What the task asks: Which lines below fall between the one containing "black camera: 3 -> 5" and the one containing "yellow cupcake: 7 -> 3"? Repeat them exactly, counting both of those lines, and add nothing else.

Extracted records:

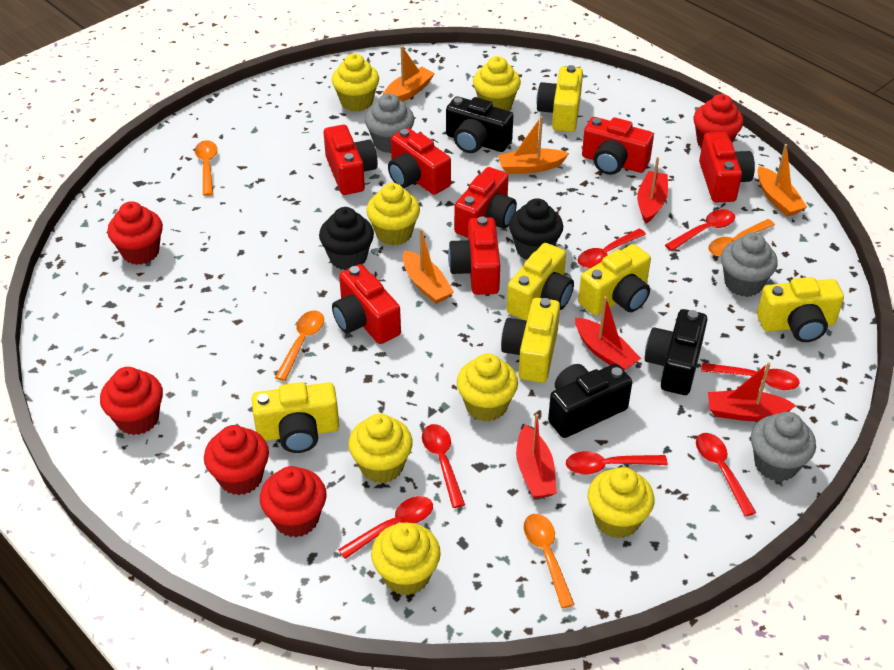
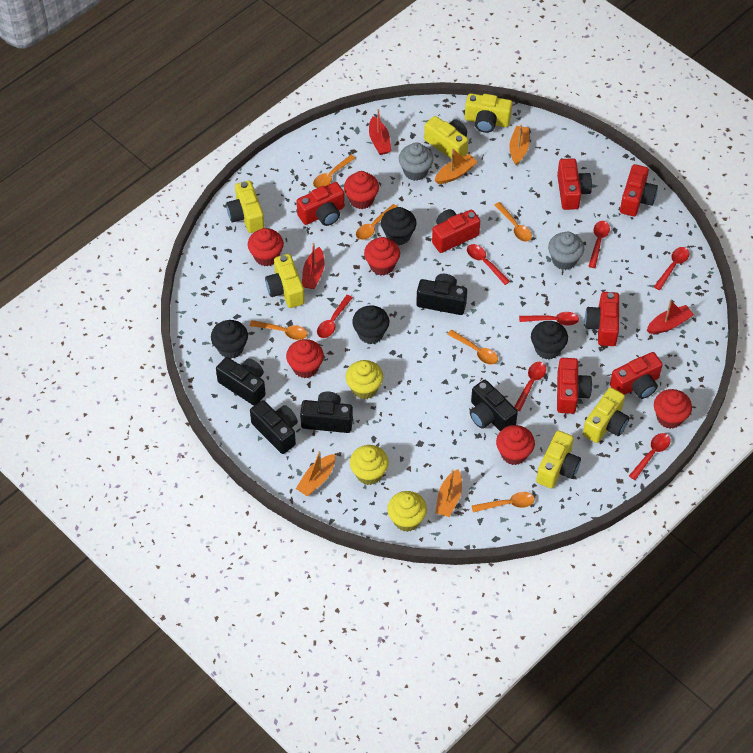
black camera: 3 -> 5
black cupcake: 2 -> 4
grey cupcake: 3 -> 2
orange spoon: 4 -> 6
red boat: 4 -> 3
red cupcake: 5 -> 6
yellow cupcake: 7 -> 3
---
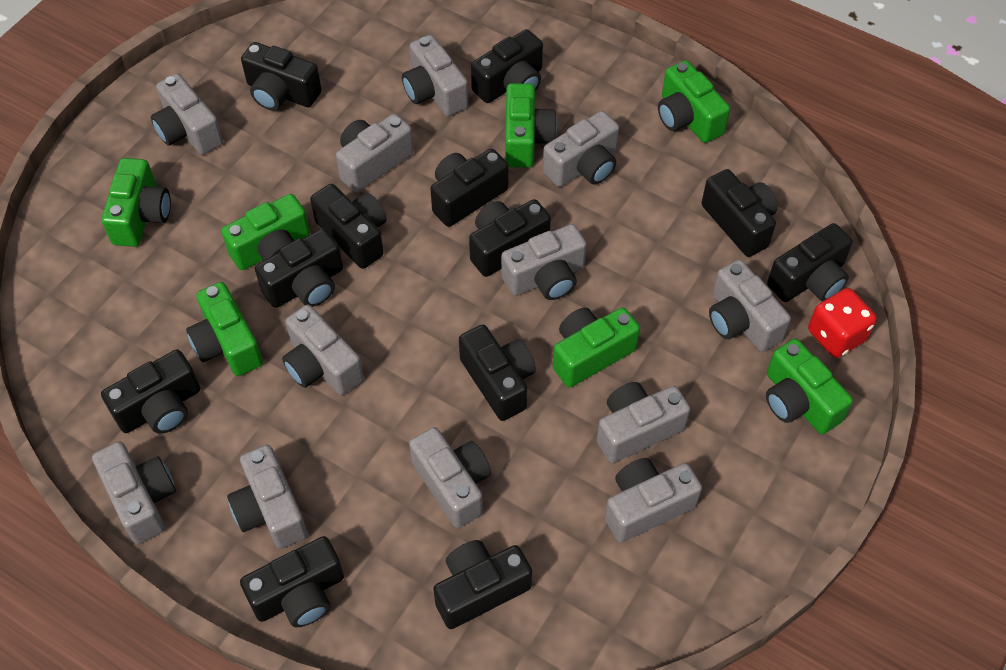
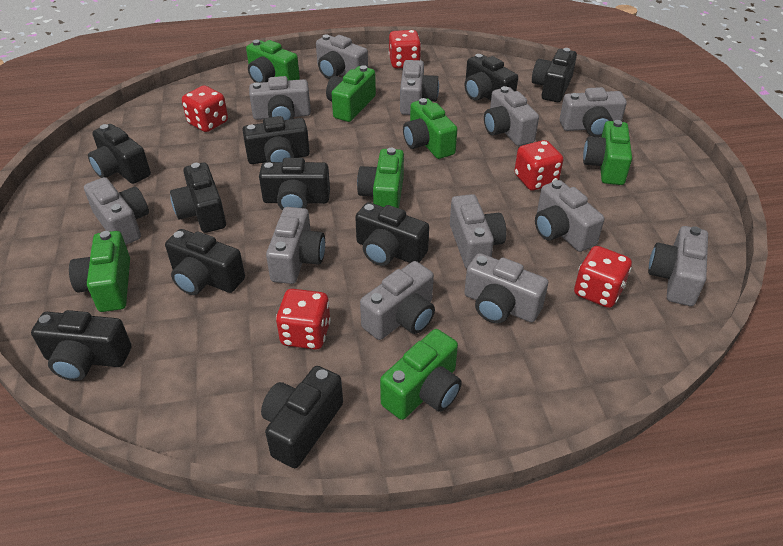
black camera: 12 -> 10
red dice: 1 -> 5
...
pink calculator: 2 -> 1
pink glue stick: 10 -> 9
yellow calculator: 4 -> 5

Finished exercise:
black camera: 3 -> 5
black cupcake: 2 -> 4
grey cupcake: 3 -> 2
orange spoon: 4 -> 6
red boat: 4 -> 3
red cupcake: 5 -> 6
yellow cupcake: 7 -> 3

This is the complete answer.